"MISO" appears in how many lines of the entries? State only the number.

================================

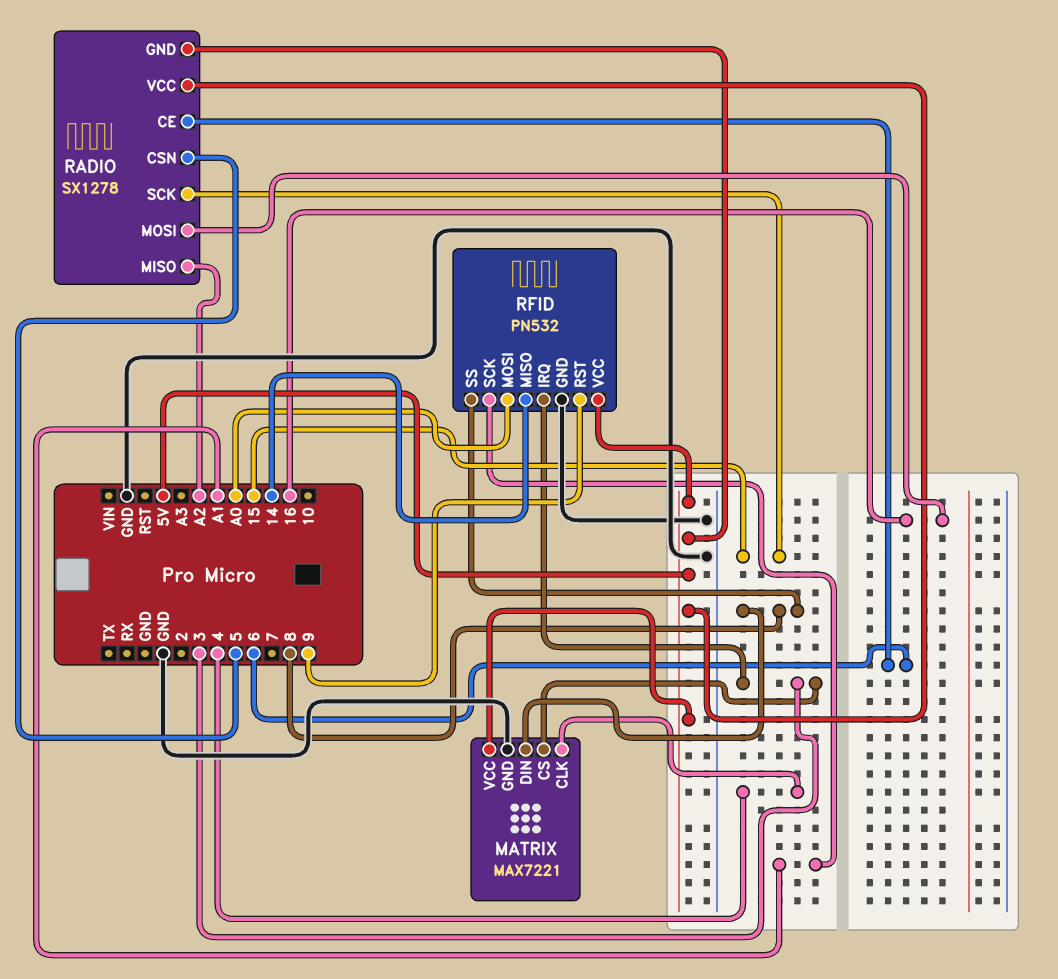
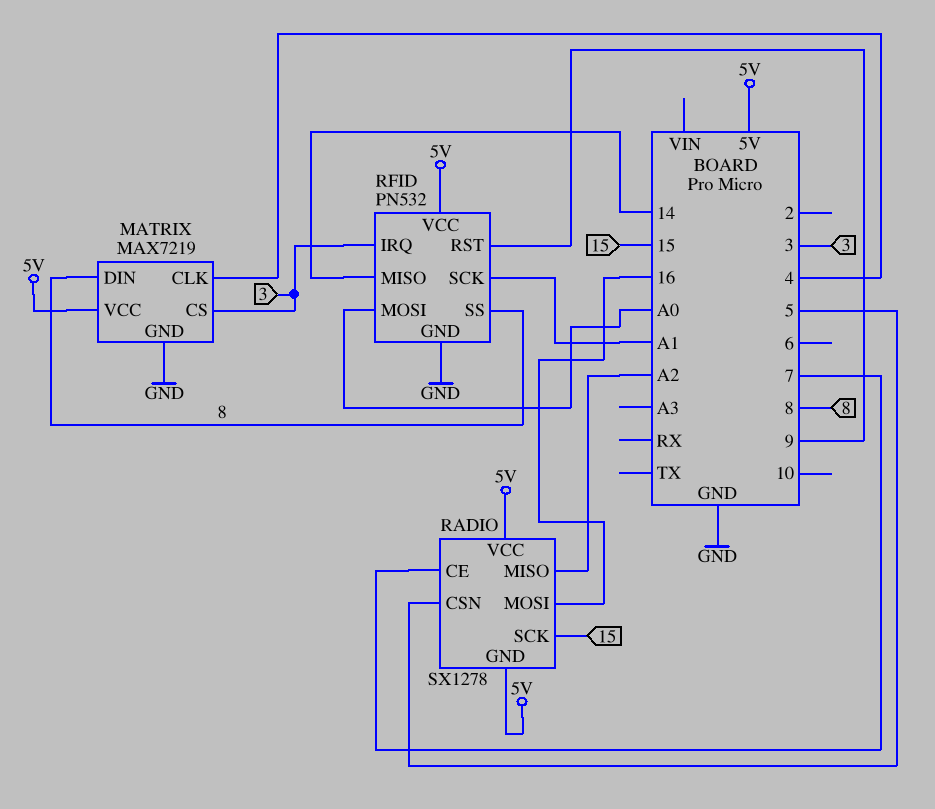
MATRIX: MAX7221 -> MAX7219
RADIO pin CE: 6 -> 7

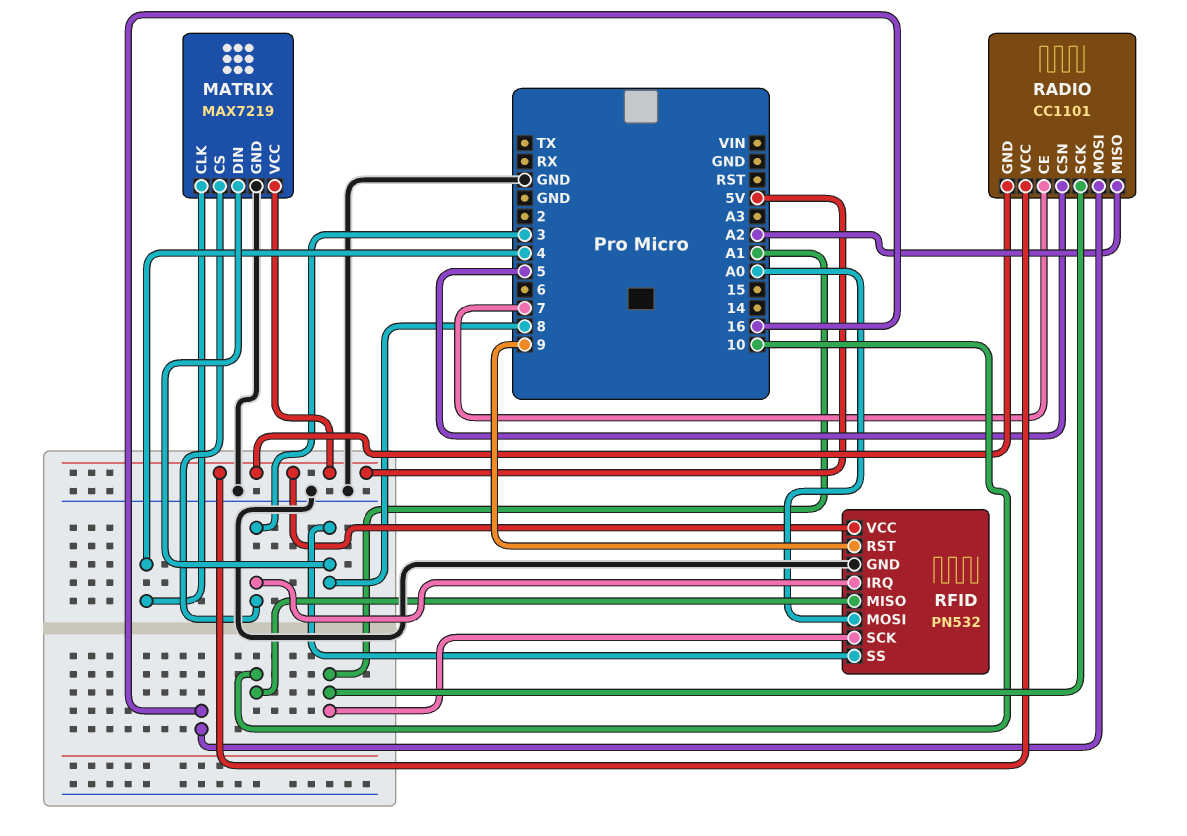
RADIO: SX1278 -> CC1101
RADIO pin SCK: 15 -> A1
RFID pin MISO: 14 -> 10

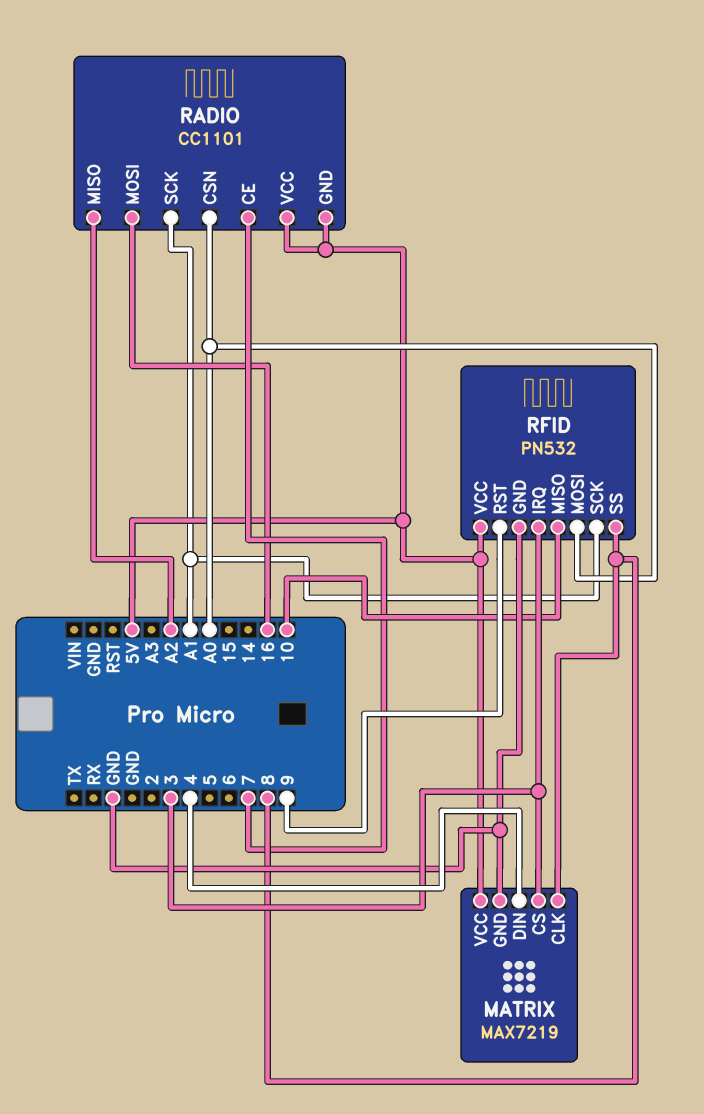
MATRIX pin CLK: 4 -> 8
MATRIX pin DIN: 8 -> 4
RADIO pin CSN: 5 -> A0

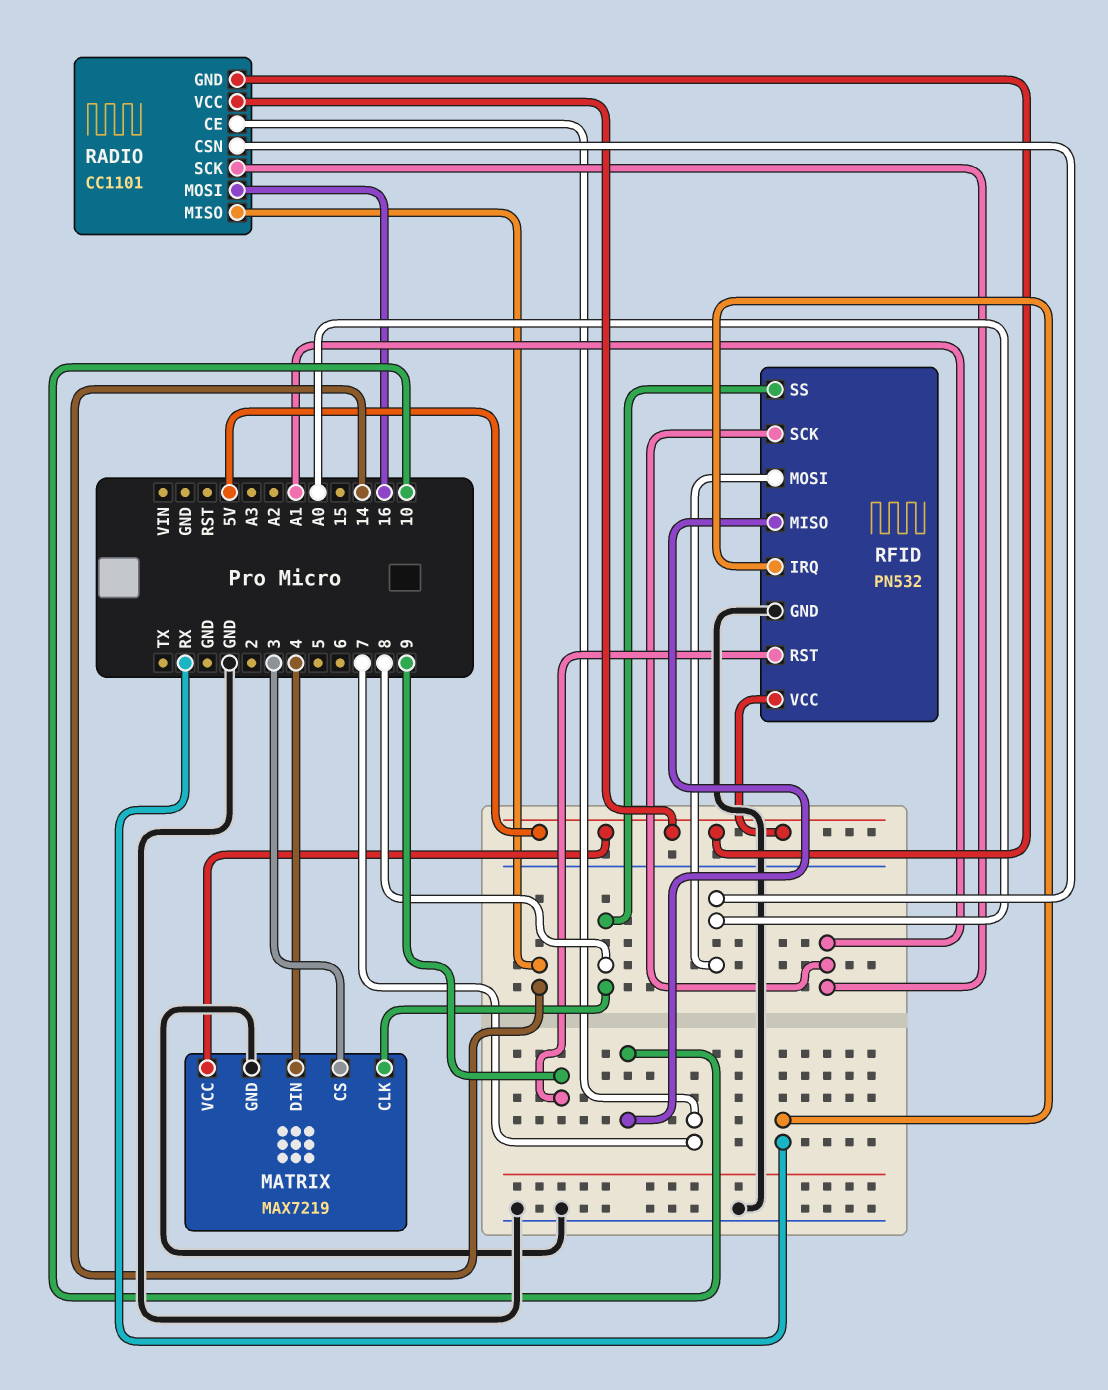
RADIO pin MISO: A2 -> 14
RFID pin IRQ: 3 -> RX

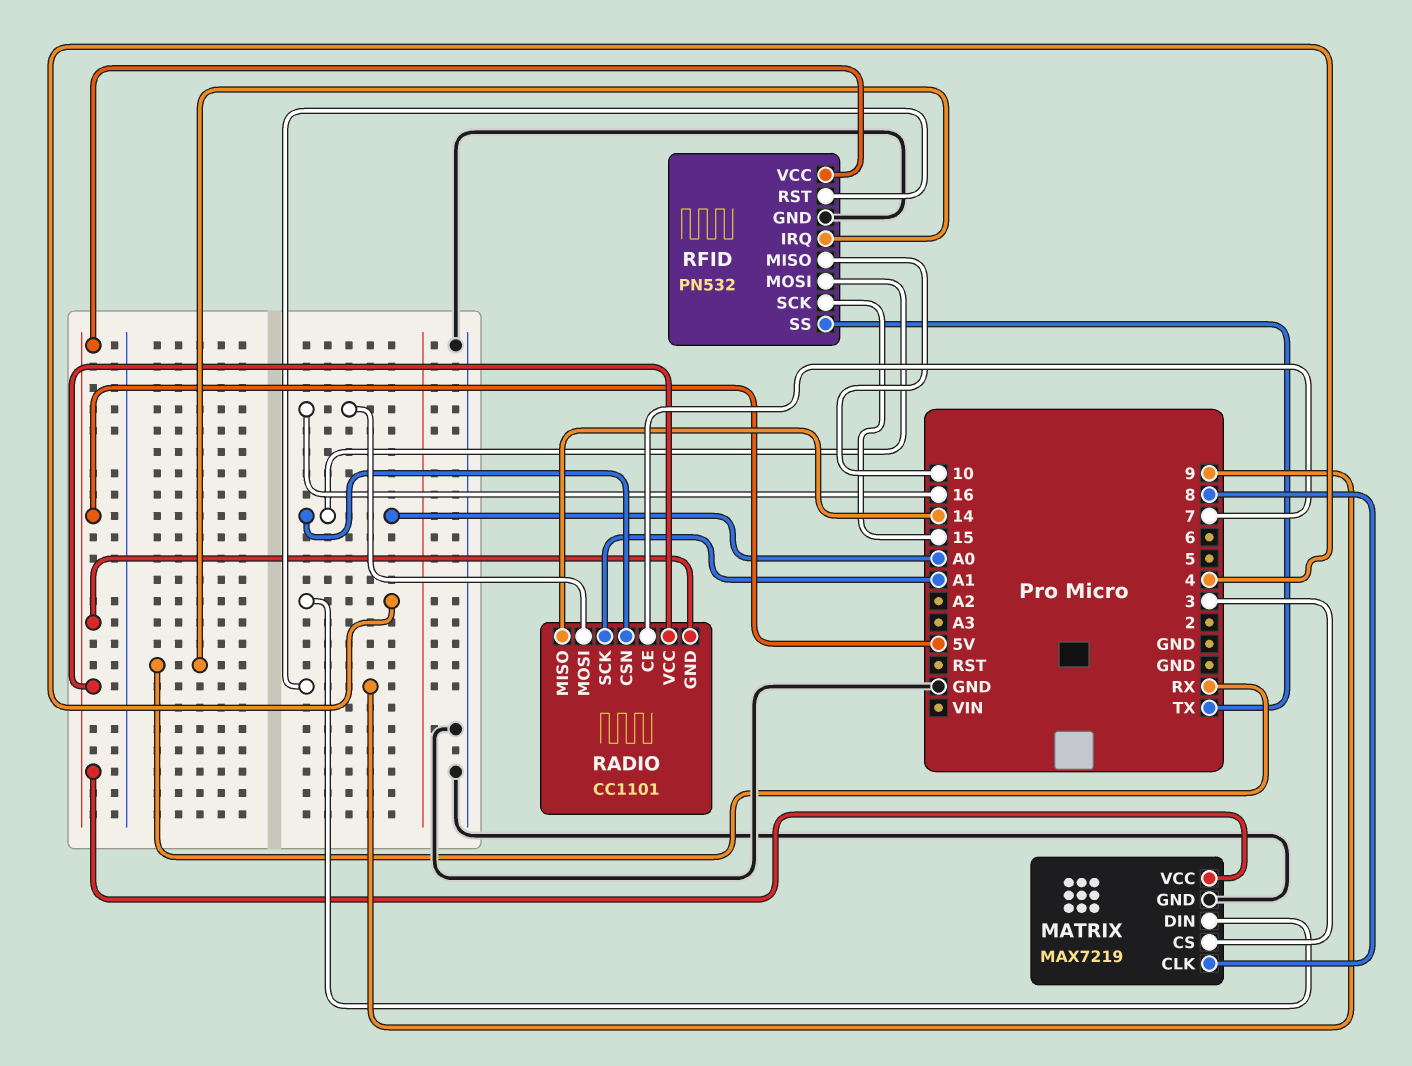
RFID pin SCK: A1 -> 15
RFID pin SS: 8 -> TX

================================

▸ ANSWER
2